## Record set
________
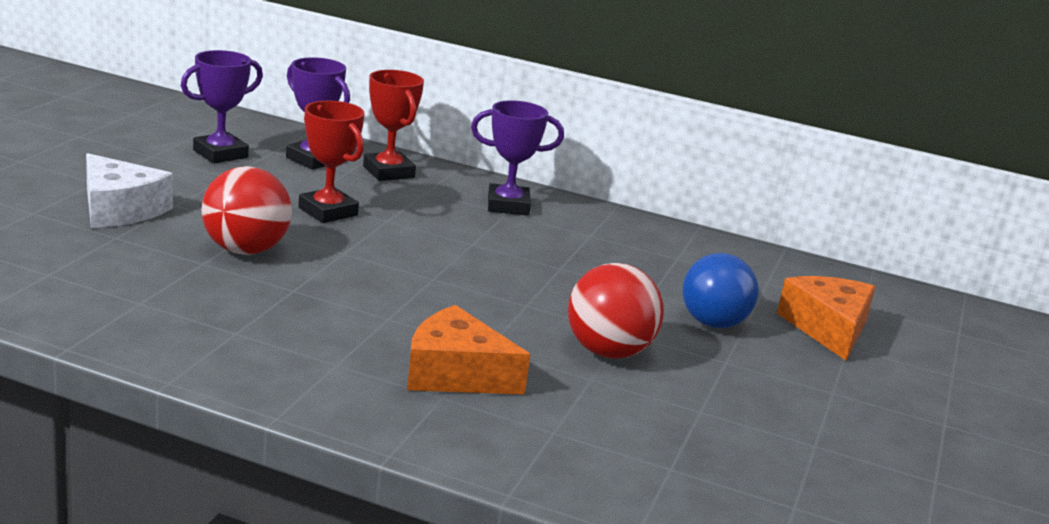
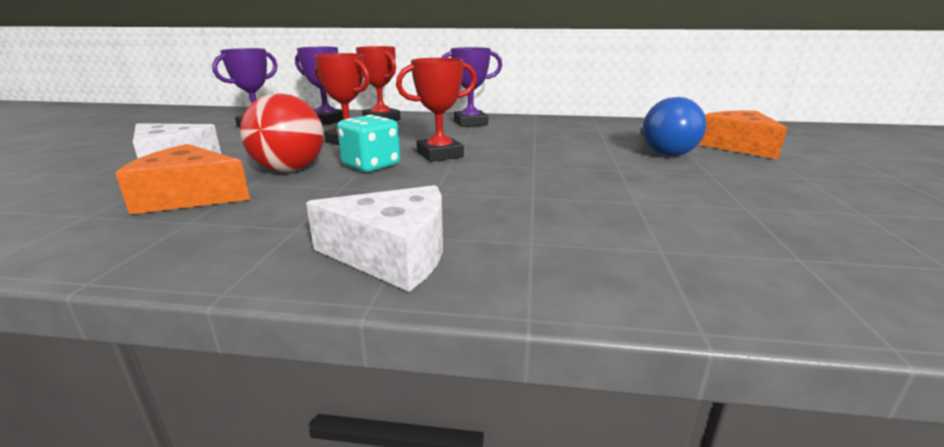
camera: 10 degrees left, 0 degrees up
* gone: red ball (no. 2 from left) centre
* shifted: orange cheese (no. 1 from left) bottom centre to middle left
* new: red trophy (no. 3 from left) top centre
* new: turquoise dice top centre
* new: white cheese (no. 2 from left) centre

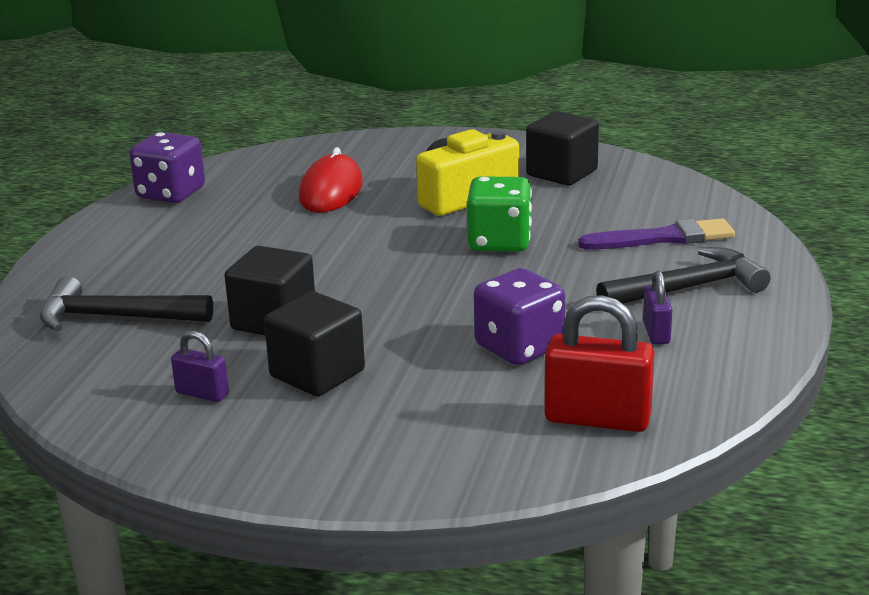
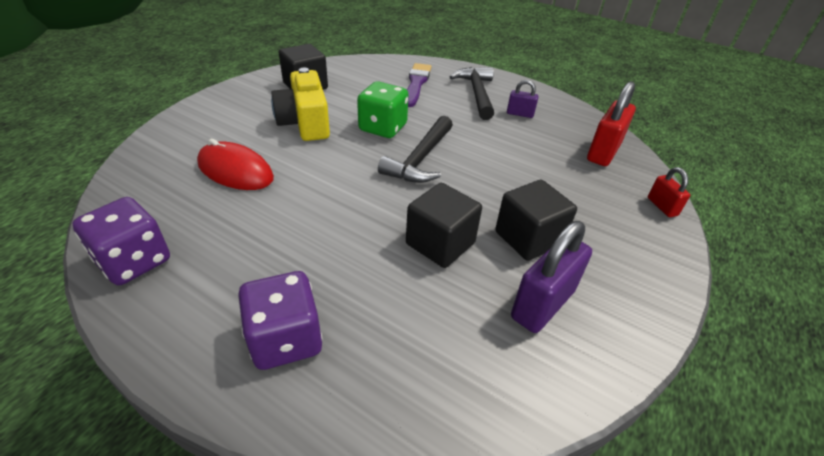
camera: 75 degrees left, 15 degrees up
* shifted: purple dice (no. 2 from left) centre to bottom centre
* shifted: black hammer (no. 1 from left) middle left to top centre
* scaled: purple padlock (no. 1 from left in the first image) middle left = middle right x1.84
* new: red padlock (no. 2 from left) middle right

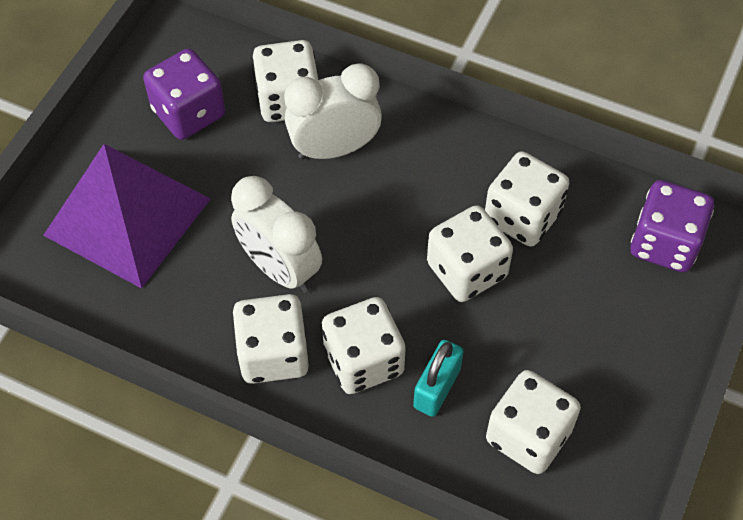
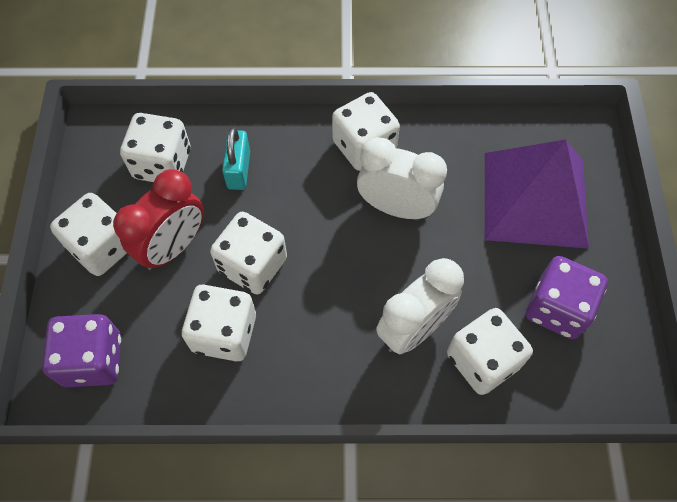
camera: 155 degrees right, 5 degrees up
* shifted: white dice (no. 3 from left in the first image) centre to white dice (no. 1 from left) middle left
* new: red clock middle left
________
Could you give the listing again exactly, minus its pictures?

## Reply to the exercise
camera: 10 degrees left, 0 degrees up
* gone: red ball (no. 2 from left) centre
* shifted: orange cheese (no. 1 from left) bottom centre to middle left
* new: red trophy (no. 3 from left) top centre
* new: turquoise dice top centre
* new: white cheese (no. 2 from left) centre

camera: 75 degrees left, 15 degrees up
* shifted: purple dice (no. 2 from left) centre to bottom centre
* shifted: black hammer (no. 1 from left) middle left to top centre
* scaled: purple padlock (no. 1 from left in the first image) middle left = middle right x1.84
* new: red padlock (no. 2 from left) middle right

camera: 155 degrees right, 5 degrees up
* shifted: white dice (no. 3 from left in the first image) centre to white dice (no. 1 from left) middle left
* new: red clock middle left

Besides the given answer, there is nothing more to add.